» **Description of the task**
Every word in the data below belongs in your copy, exactly as given; the pictures do not.

» **Data shown**

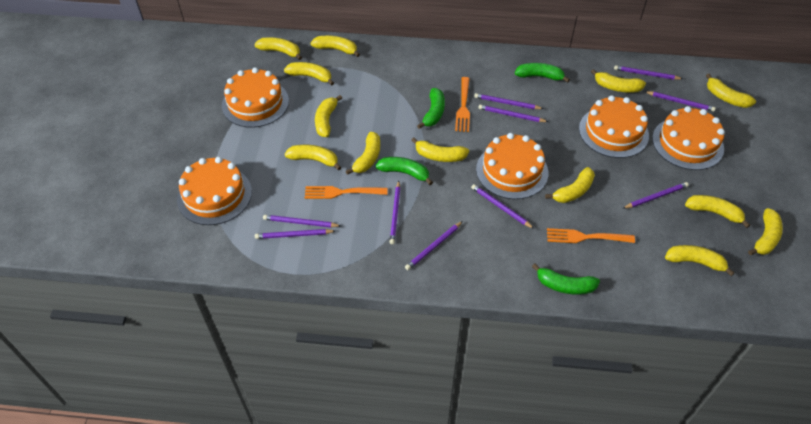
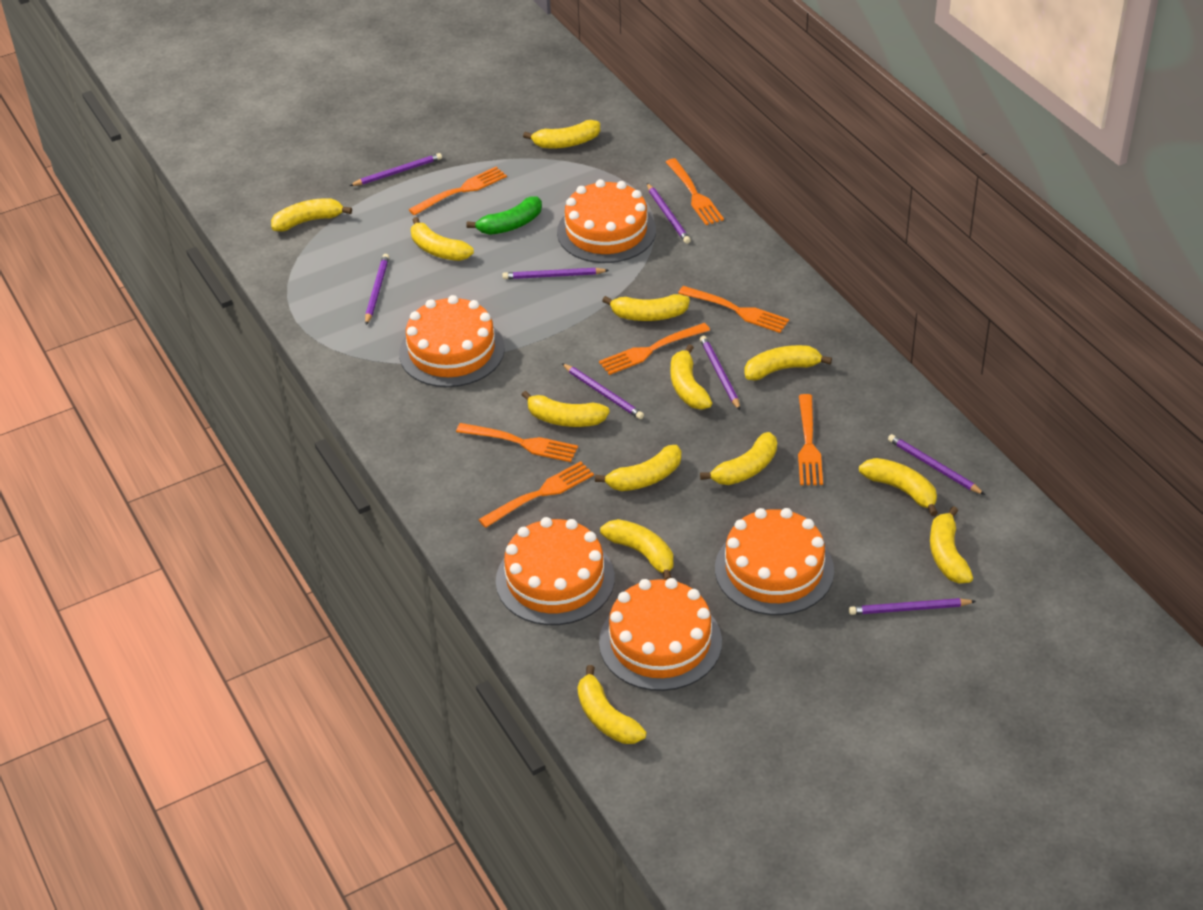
green banana: 4 -> 1
orange fork: 3 -> 7
purple pencil: 10 -> 8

» **Response to the exercise**
green banana: 4 -> 1
orange fork: 3 -> 7
purple pencil: 10 -> 8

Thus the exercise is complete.